Stored data>
::::

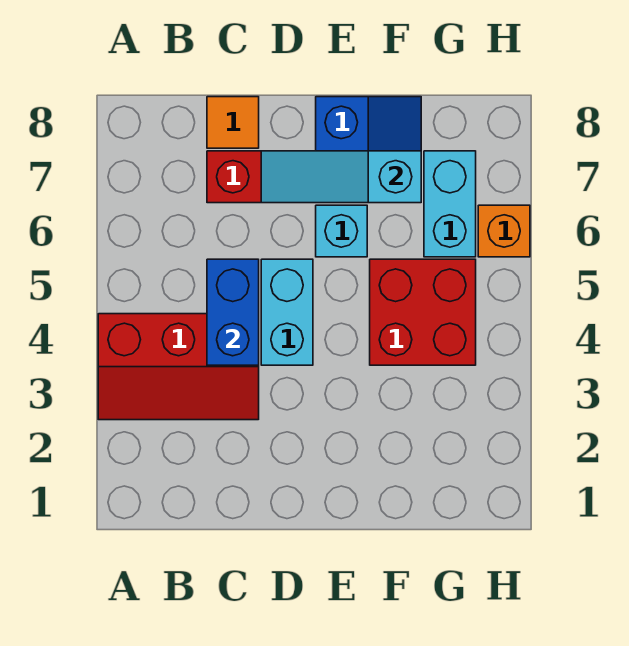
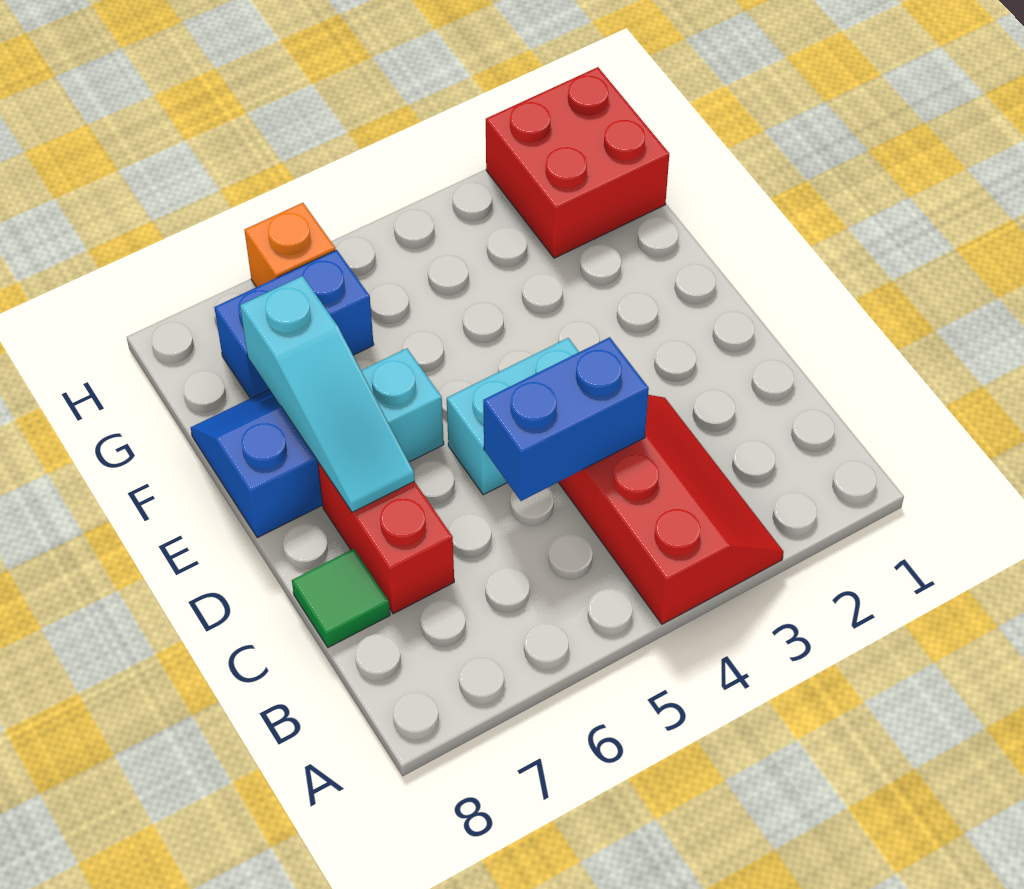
orange tile C8 level 1 -> green tile C8 level 1
red brick F4:G5 level 1 -> red brick G1:H2 level 1
cyan brick G6:G7 level 1 -> blue brick G6:G7 level 1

::::

Task objective>
Go through the listing above and quote it exactly, apart from its images.

Answer box>
orange tile C8 level 1 -> green tile C8 level 1
red brick F4:G5 level 1 -> red brick G1:H2 level 1
cyan brick G6:G7 level 1 -> blue brick G6:G7 level 1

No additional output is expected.